## WHAT YOU ARE ASKED TO DO
Of the lines in the data below, write out exactly those from the one holding "(367, 430) = (458, 133): none -> green pencil" through the one holding "(500, 260) = (455, 302): grey pencil -> none", both included.

## MATERIAL PROVIDED
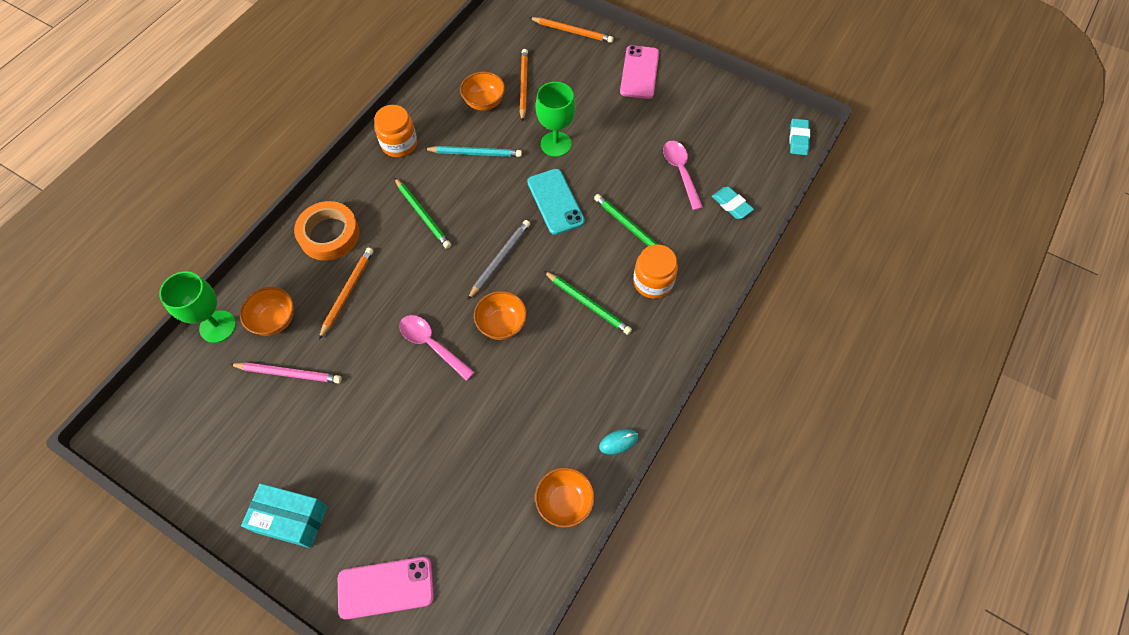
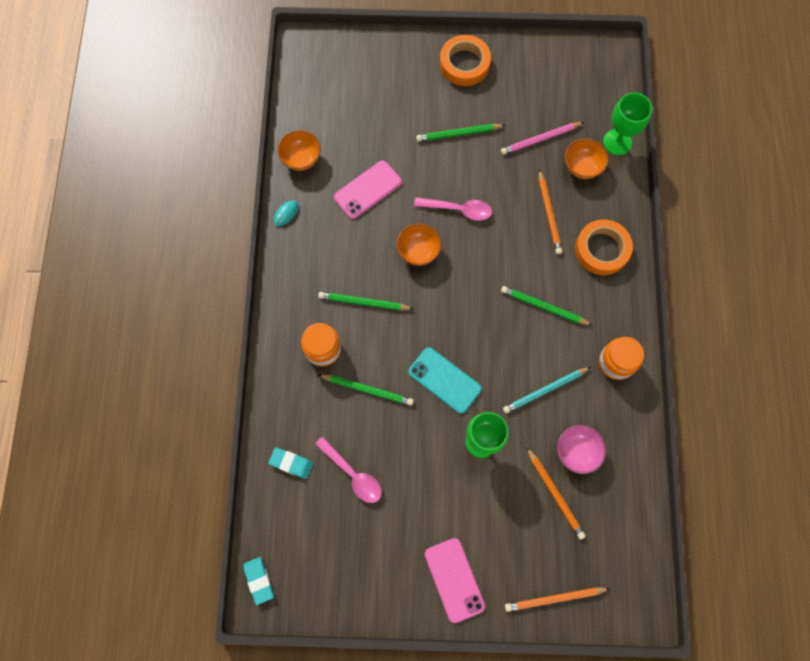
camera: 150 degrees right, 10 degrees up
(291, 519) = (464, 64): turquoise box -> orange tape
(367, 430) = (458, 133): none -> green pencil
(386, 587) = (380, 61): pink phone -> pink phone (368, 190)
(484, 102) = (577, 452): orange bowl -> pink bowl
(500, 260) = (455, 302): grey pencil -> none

...

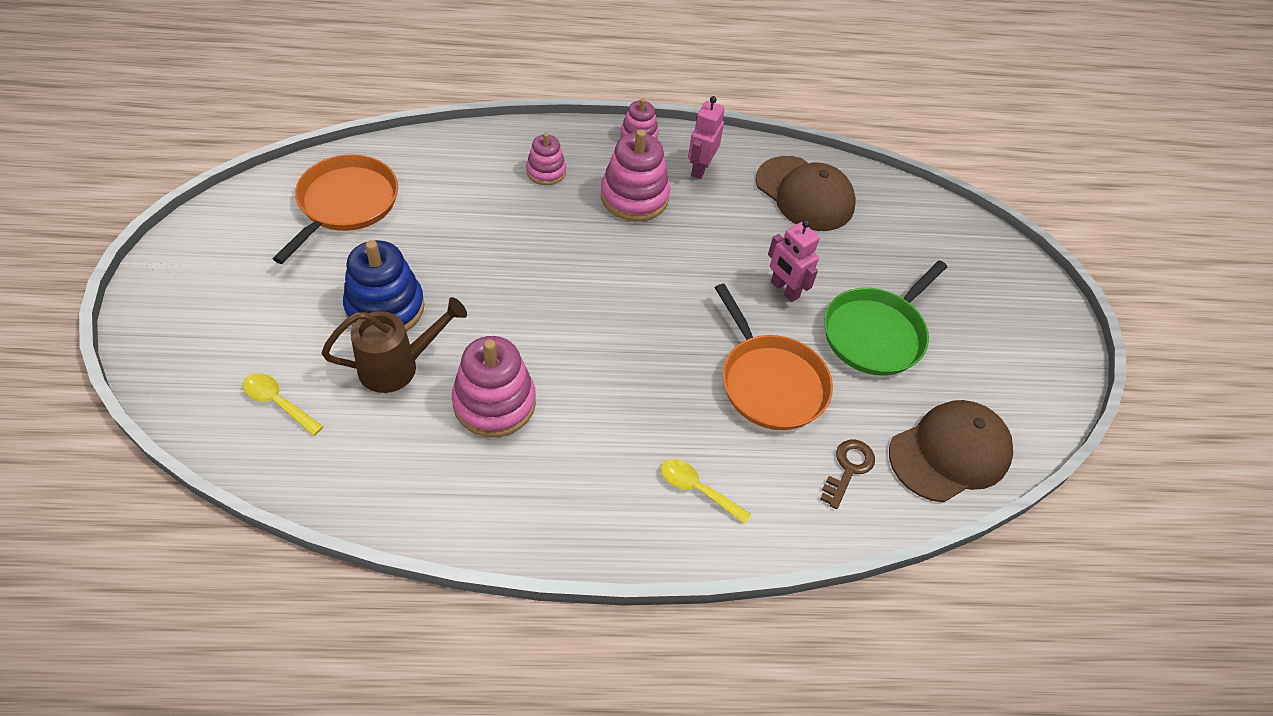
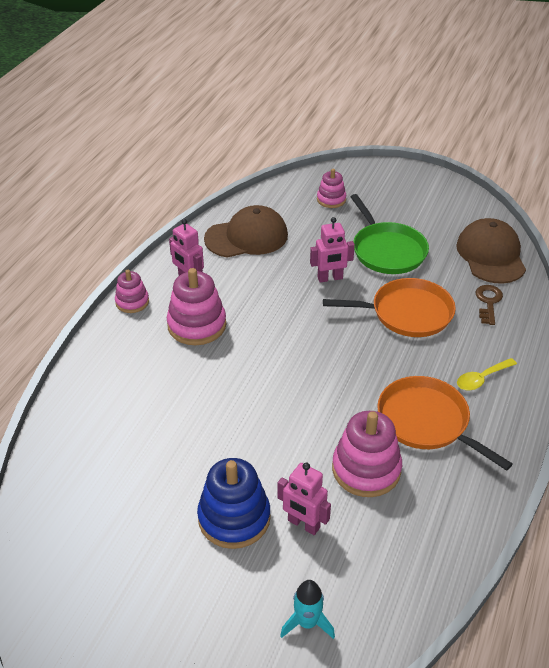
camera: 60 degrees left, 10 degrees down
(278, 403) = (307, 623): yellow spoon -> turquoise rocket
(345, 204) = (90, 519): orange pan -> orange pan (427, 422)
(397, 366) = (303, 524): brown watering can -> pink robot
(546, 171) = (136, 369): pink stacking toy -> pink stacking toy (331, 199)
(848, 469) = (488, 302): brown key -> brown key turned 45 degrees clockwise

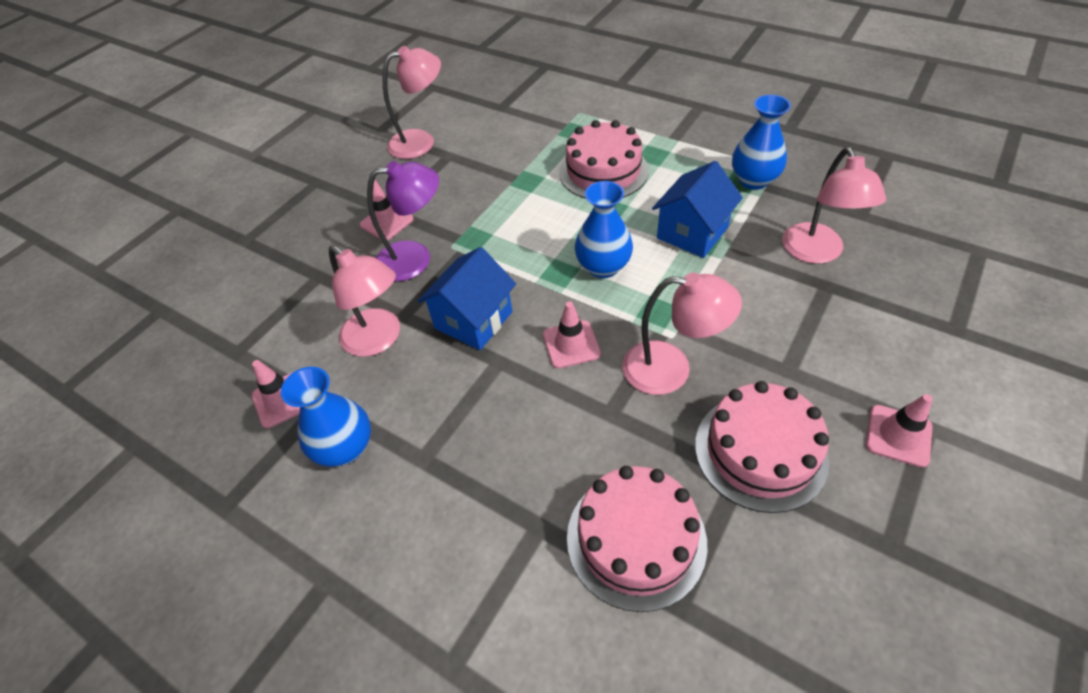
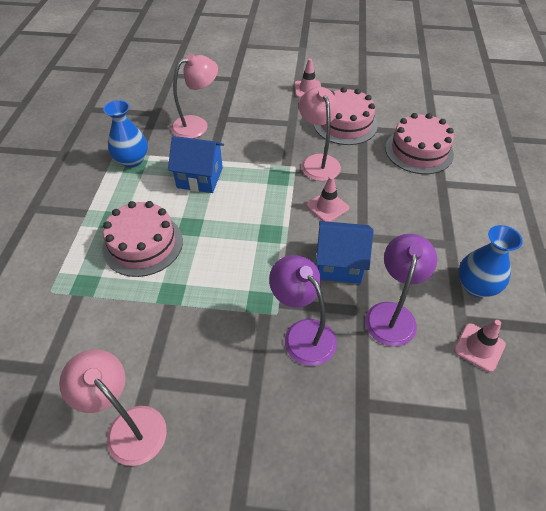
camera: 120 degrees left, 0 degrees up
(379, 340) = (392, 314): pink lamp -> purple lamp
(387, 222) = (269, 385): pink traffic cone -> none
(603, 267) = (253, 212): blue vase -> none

--

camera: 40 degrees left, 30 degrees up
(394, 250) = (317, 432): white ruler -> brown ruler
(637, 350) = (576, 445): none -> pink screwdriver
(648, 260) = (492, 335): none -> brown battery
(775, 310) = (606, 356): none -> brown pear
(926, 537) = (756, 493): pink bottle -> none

## RESULT BELOW
(367, 430) = (458, 133): none -> green pencil
(386, 587) = (380, 61): pink phone -> pink phone (368, 190)
(484, 102) = (577, 452): orange bowl -> pink bowl
(500, 260) = (455, 302): grey pencil -> none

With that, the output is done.